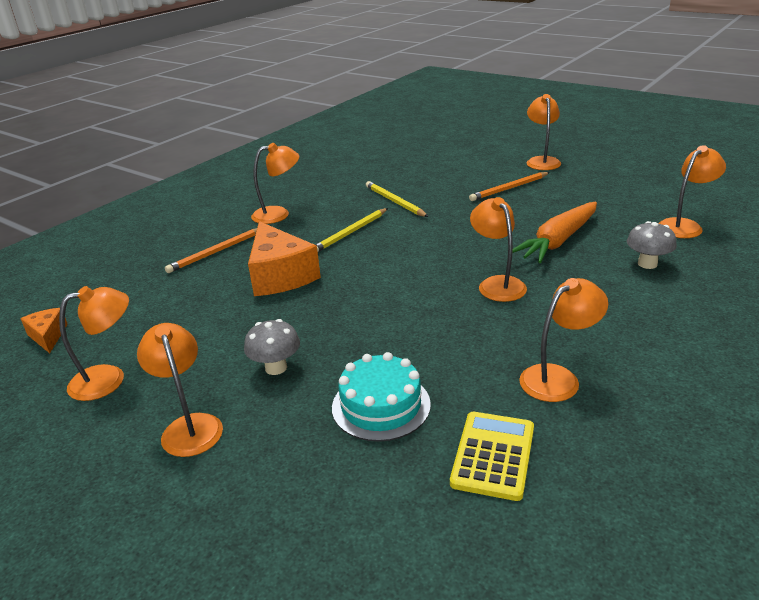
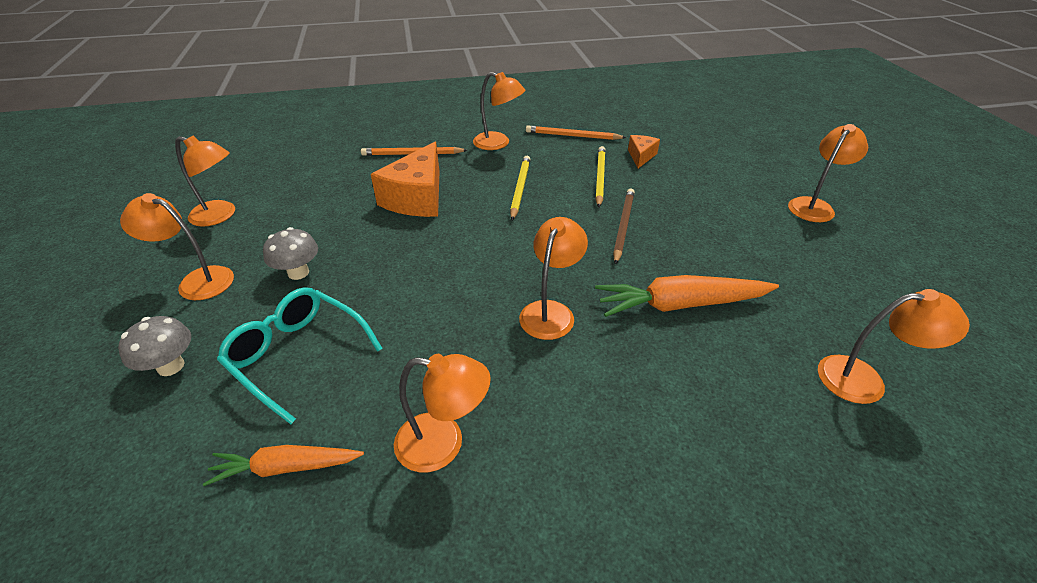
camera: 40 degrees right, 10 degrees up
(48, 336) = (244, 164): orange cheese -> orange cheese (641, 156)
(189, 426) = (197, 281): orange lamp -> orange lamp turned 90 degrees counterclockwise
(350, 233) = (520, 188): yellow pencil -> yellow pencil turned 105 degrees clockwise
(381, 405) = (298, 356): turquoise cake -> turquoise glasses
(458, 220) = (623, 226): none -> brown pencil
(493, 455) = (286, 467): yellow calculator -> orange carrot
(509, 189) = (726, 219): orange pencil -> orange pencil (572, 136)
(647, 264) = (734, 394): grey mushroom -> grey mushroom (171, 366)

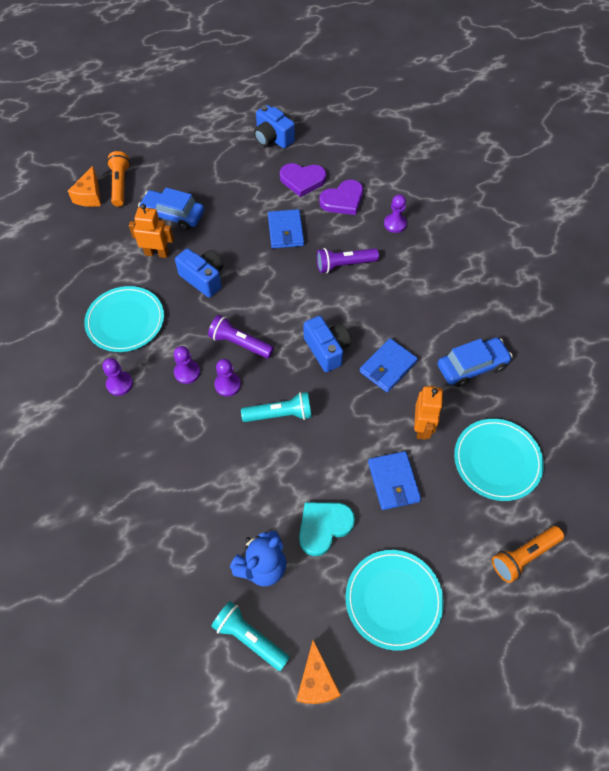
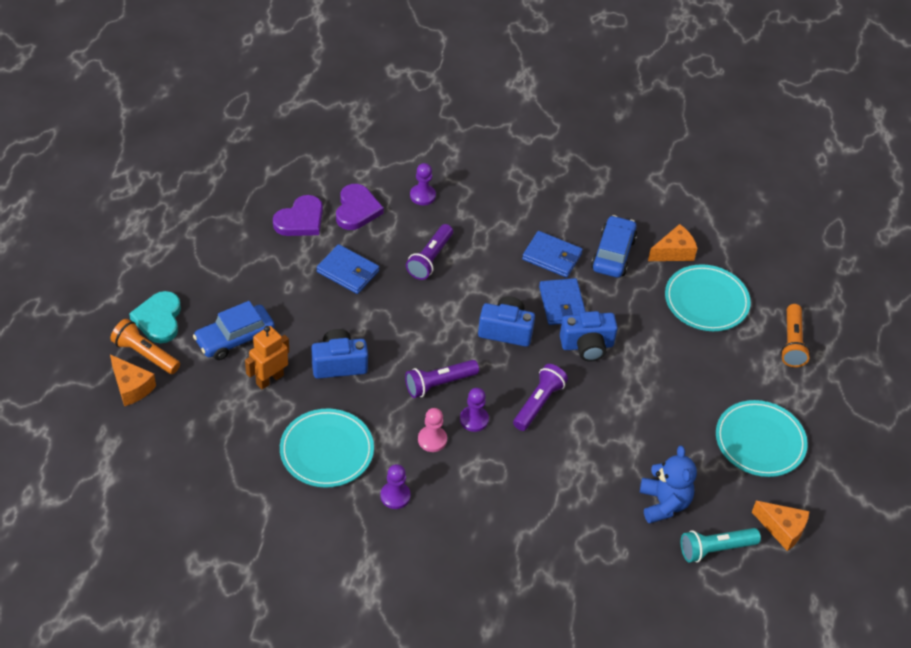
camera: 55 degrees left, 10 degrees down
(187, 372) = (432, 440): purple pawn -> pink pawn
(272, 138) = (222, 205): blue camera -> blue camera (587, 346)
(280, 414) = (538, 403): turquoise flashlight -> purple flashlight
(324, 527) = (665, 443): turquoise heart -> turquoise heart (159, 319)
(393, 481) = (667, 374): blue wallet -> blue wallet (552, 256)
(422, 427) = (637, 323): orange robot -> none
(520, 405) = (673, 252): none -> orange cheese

==

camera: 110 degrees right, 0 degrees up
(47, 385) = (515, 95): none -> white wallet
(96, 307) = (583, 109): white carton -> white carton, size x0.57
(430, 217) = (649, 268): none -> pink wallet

==

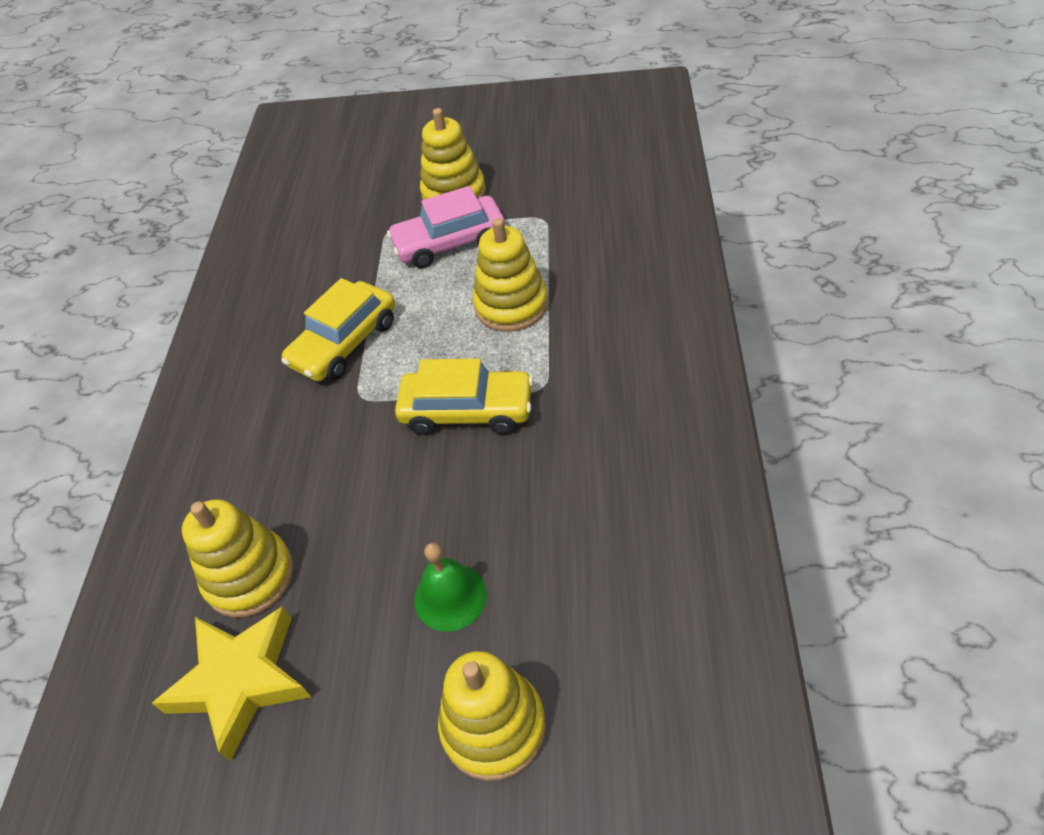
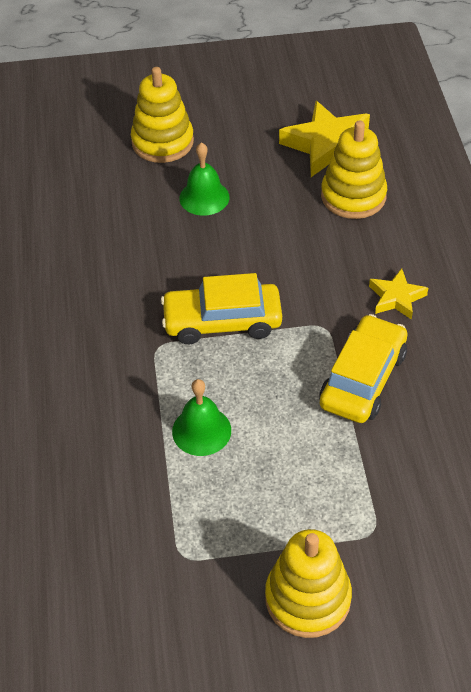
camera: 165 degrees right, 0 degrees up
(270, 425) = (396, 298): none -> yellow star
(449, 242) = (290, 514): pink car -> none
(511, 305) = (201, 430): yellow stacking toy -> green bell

*Problem to work on*: Could you return exactly the stretch of the data above that starts at the line with "camera: 165 degrees right, 0 degrees up" and ends at the line with "(511, 305) = (201, 430): yellow", both lines included?

*Response area*:
camera: 165 degrees right, 0 degrees up
(270, 425) = (396, 298): none -> yellow star
(449, 242) = (290, 514): pink car -> none
(511, 305) = (201, 430): yellow stacking toy -> green bell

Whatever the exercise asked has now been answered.